TASK STATEMENT
Omit the pictures and output every entry below exactly as written.

:: THE RECORDS

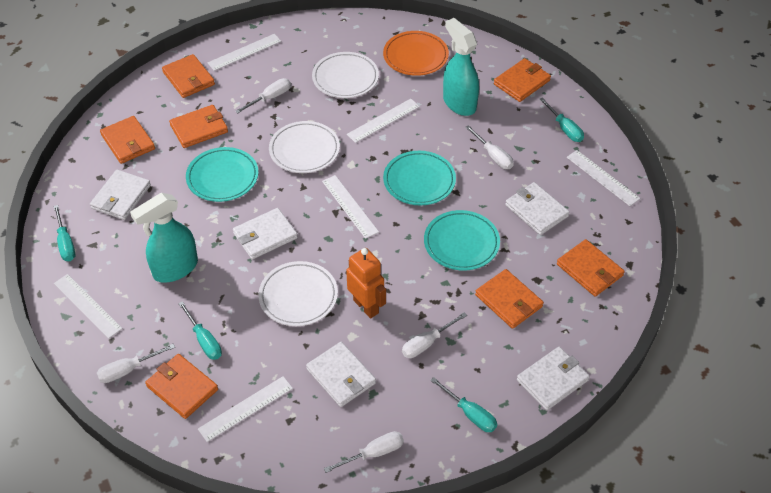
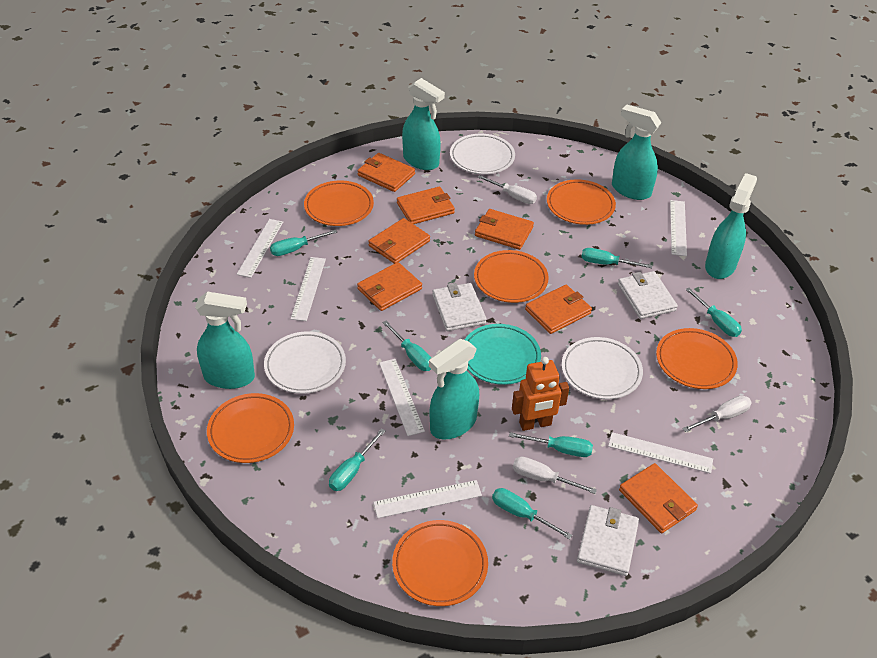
orange plate: 1 -> 6
turquoise plate: 3 -> 1
turquoise screwdriver: 4 -> 7
turquoise spray bottle: 2 -> 5
white screwdriver: 5 -> 3
white wallet: 5 -> 3

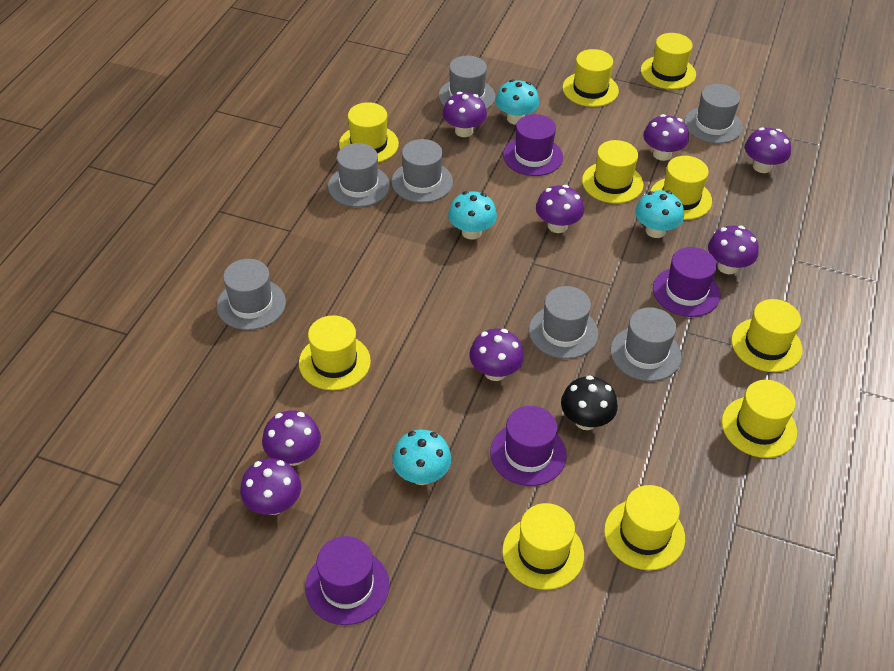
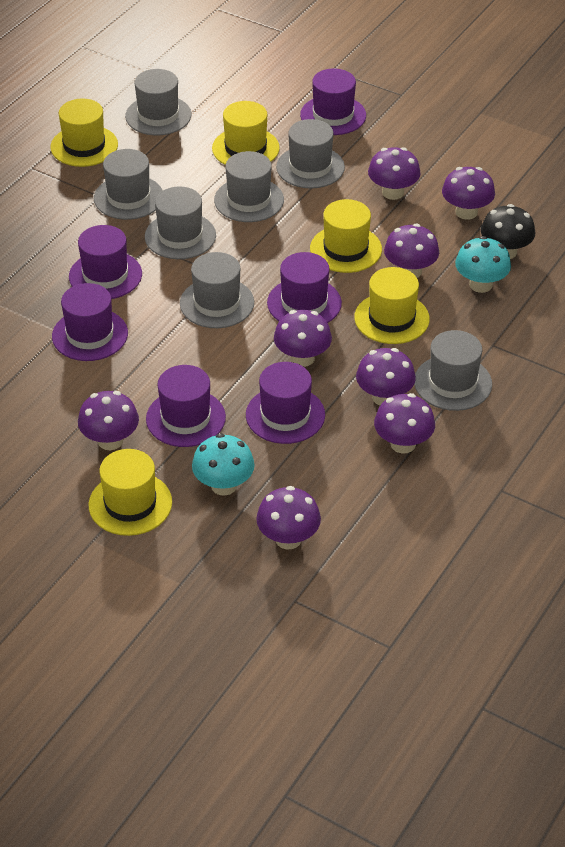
purple hat: 4 -> 6
turquoise mushroom: 4 -> 2
yellow hat: 10 -> 5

::::

RESULT OF THIS TASK
orange plate: 1 -> 6
turquoise plate: 3 -> 1
turquoise screwdriver: 4 -> 7
turquoise spray bottle: 2 -> 5
white screwdriver: 5 -> 3
white wallet: 5 -> 3

purple hat: 4 -> 6
turquoise mushroom: 4 -> 2
yellow hat: 10 -> 5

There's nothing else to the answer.